Aim of the task
Extract the final stretch of the data: the line that contains "orange cheese: 3 -> 1" and every line after it, unaltered, and no other lines.

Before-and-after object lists
------------------------------
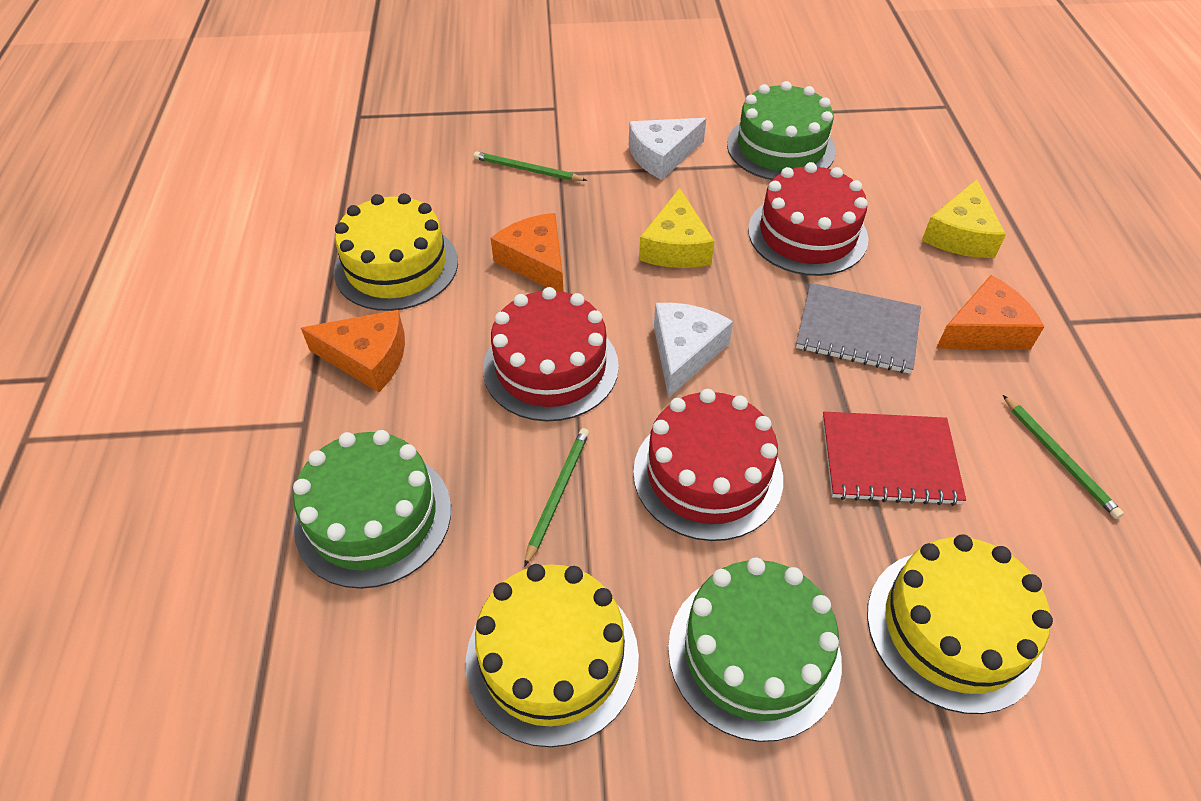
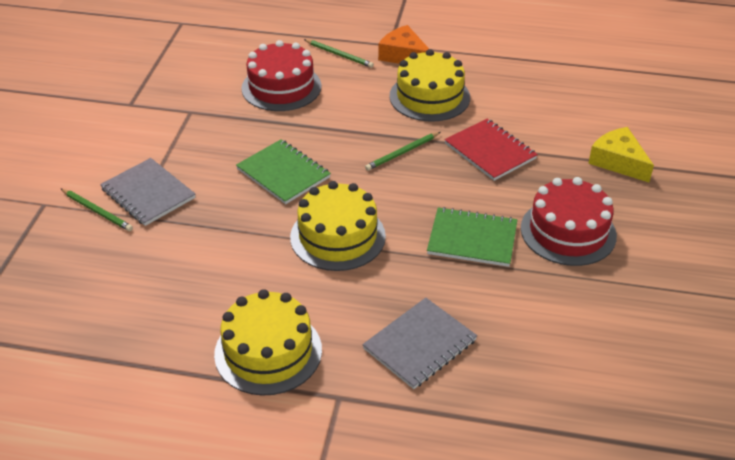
green cake: 3 -> 0
green notebook: 0 -> 2
grey notebook: 1 -> 2
orange cheese: 3 -> 1
red cake: 3 -> 2
white cheese: 2 -> 0
yellow cheese: 2 -> 1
------------------------------
Worked solution
orange cheese: 3 -> 1
red cake: 3 -> 2
white cheese: 2 -> 0
yellow cheese: 2 -> 1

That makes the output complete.